··· ENTRIES PROVIDED

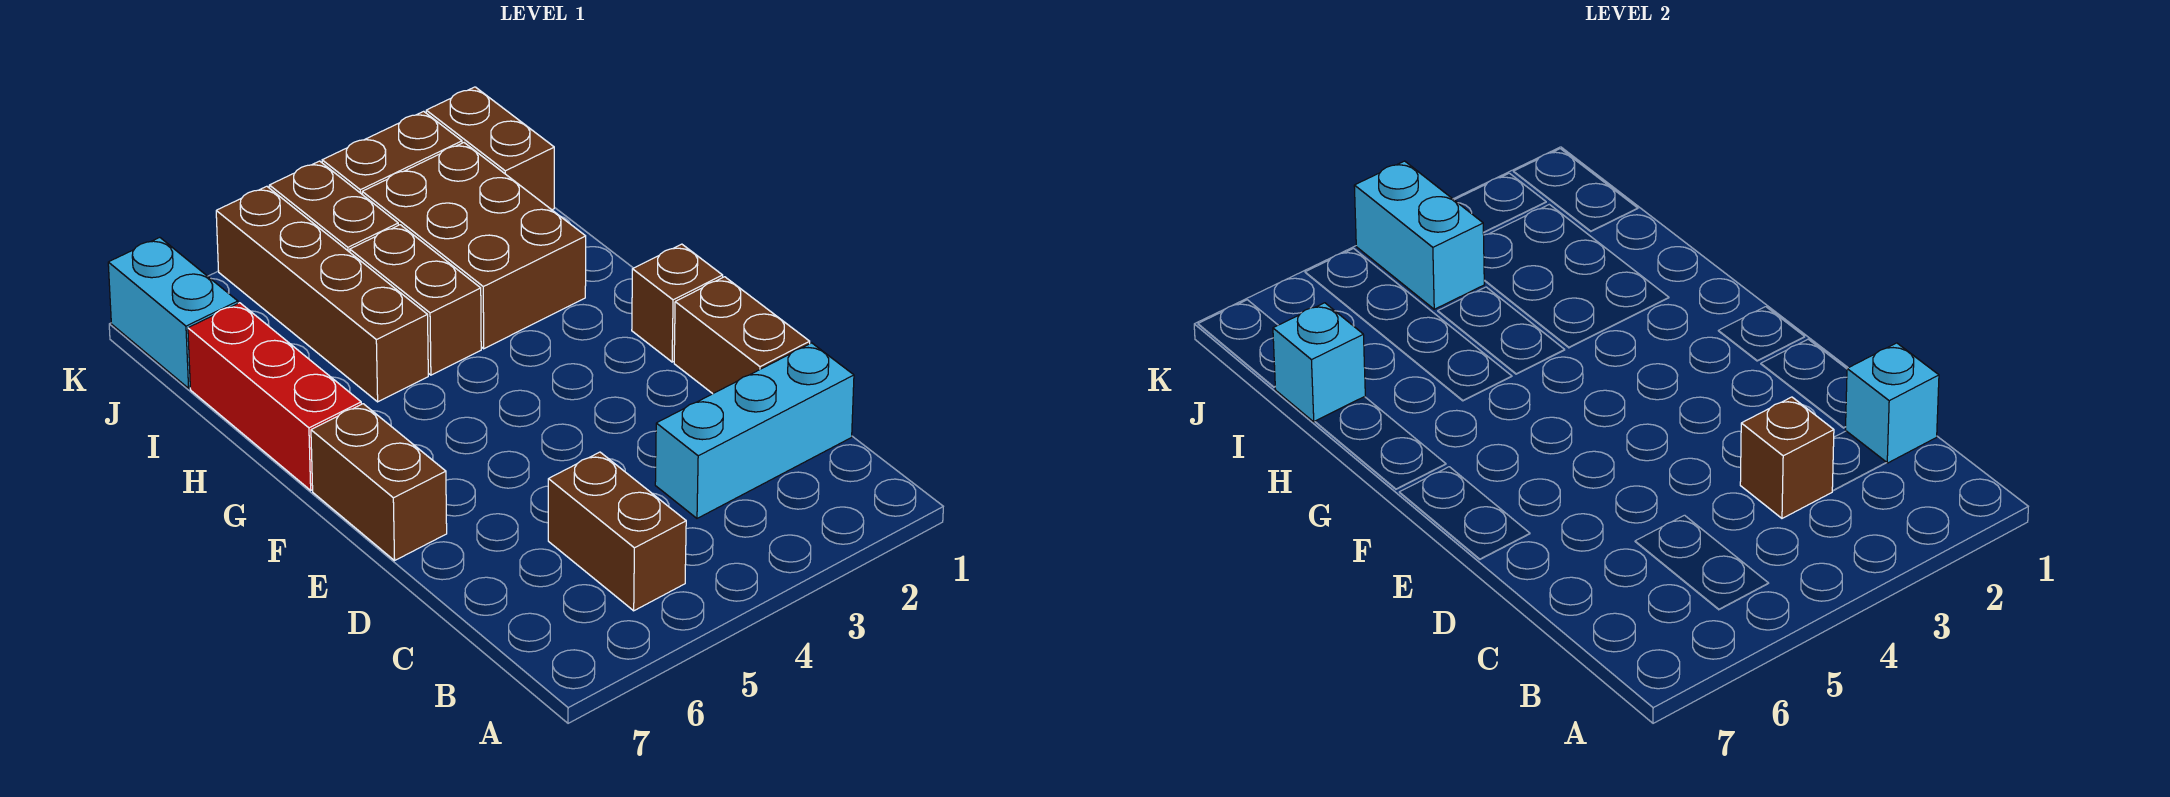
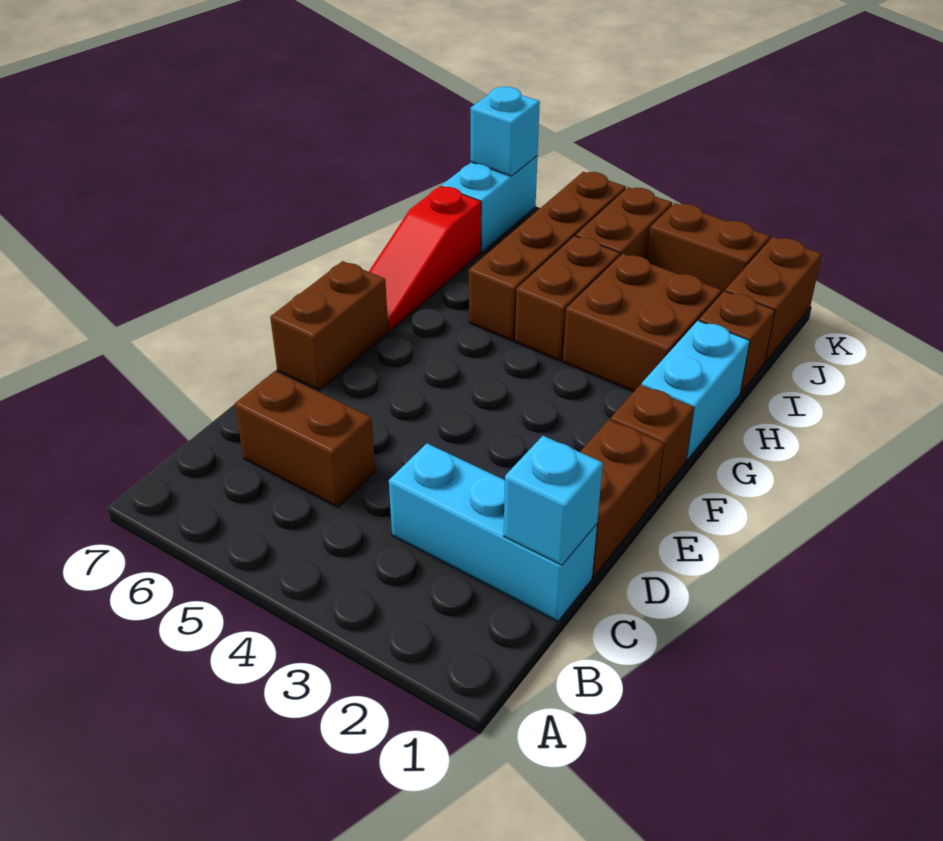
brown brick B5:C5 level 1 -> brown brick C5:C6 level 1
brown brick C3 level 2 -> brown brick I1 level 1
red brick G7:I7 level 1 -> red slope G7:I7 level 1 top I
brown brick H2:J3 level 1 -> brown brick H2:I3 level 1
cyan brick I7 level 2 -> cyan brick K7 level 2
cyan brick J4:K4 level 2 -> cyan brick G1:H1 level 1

······

GOAL OF THE EXERCISE -
Everything in the records above is to be copied exactly, except the pictures.

ANSWER TO THIS TASK -
brown brick B5:C5 level 1 -> brown brick C5:C6 level 1
brown brick C3 level 2 -> brown brick I1 level 1
red brick G7:I7 level 1 -> red slope G7:I7 level 1 top I
brown brick H2:J3 level 1 -> brown brick H2:I3 level 1
cyan brick I7 level 2 -> cyan brick K7 level 2
cyan brick J4:K4 level 2 -> cyan brick G1:H1 level 1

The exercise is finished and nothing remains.